*** Opening Data supplied ***

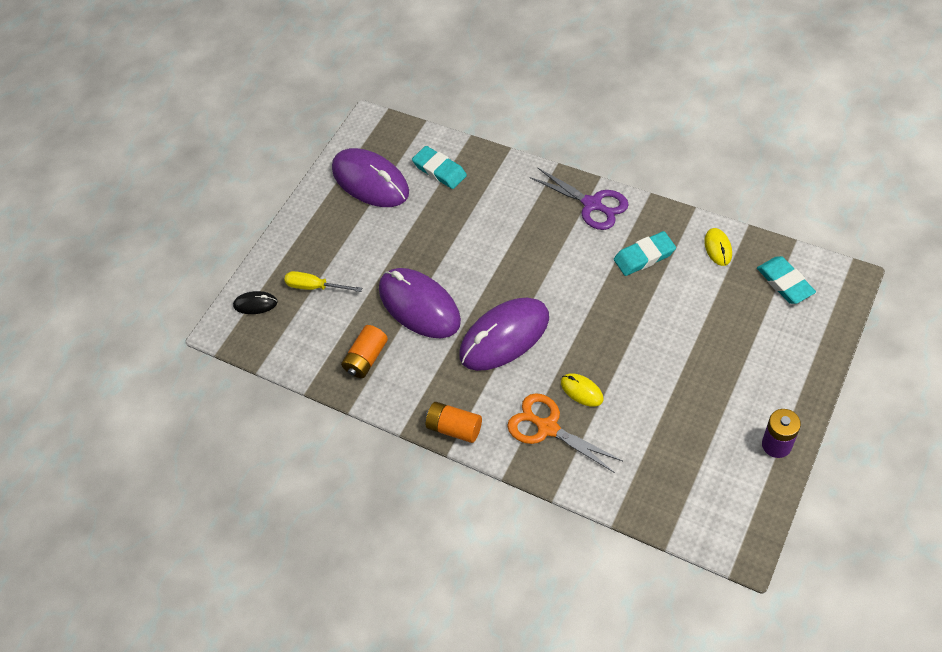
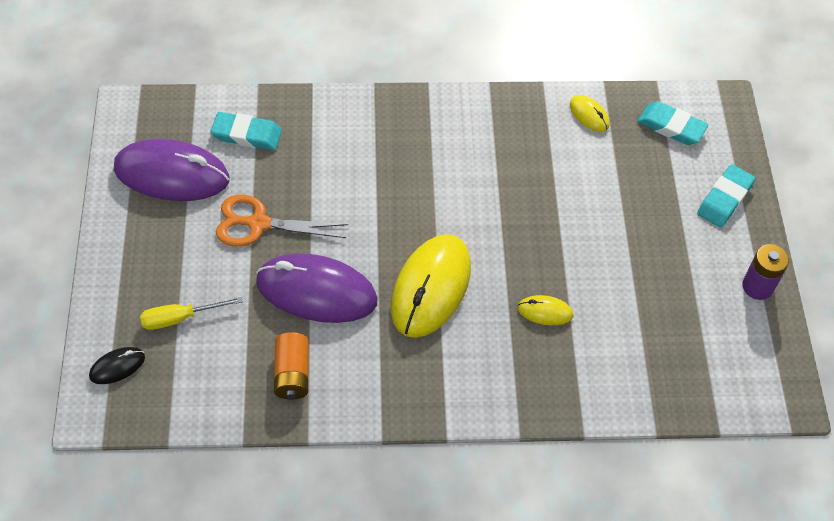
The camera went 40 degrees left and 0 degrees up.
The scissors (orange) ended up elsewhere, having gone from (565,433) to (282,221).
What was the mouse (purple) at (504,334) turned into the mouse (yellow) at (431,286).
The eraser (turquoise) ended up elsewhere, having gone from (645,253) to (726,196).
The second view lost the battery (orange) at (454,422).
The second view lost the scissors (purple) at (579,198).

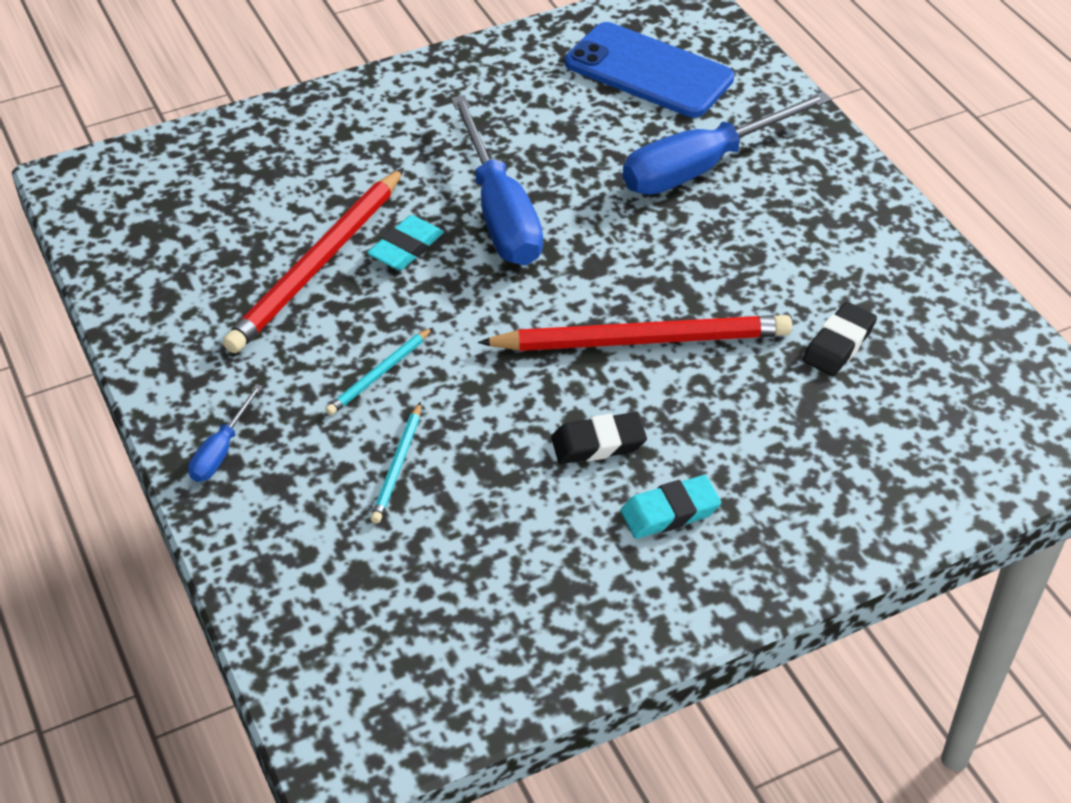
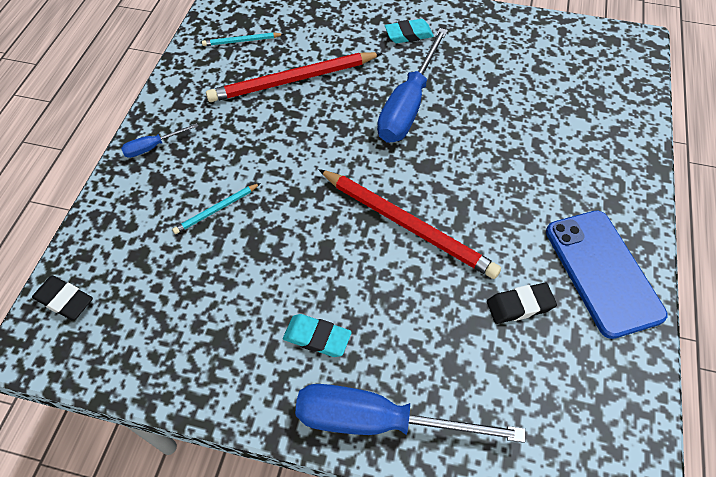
The camera went 40 degrees right and 10 degrees up.
The eraser (black) ended up elsewhere, having gone from (599,438) to (62,298).
The pencil (turquoise) ended up elsewhere, having gone from (379,371) to (243,39).
The screwdriver (blue) ended up elsewhere, having gone from (727,143) to (410,413).
The eraser (turquoise) ended up elsewhere, having gone from (405,242) to (409,31).
The phone (blue) ended up elsewhere, having gone from (649,69) to (607,274).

*** Closing Data supplied ***

# [What is expected]
What is needed is the exact run of lines from the start of the data through the line with "The eraser (black)", both ends included, minus the pictures.

# [Result of this exercise]
The camera went 40 degrees left and 0 degrees up.
The scissors (orange) ended up elsewhere, having gone from (565,433) to (282,221).
What was the mouse (purple) at (504,334) turned into the mouse (yellow) at (431,286).
The eraser (turquoise) ended up elsewhere, having gone from (645,253) to (726,196).
The second view lost the battery (orange) at (454,422).
The second view lost the scissors (purple) at (579,198).

The camera went 40 degrees right and 10 degrees up.
The eraser (black) ended up elsewhere, having gone from (599,438) to (62,298).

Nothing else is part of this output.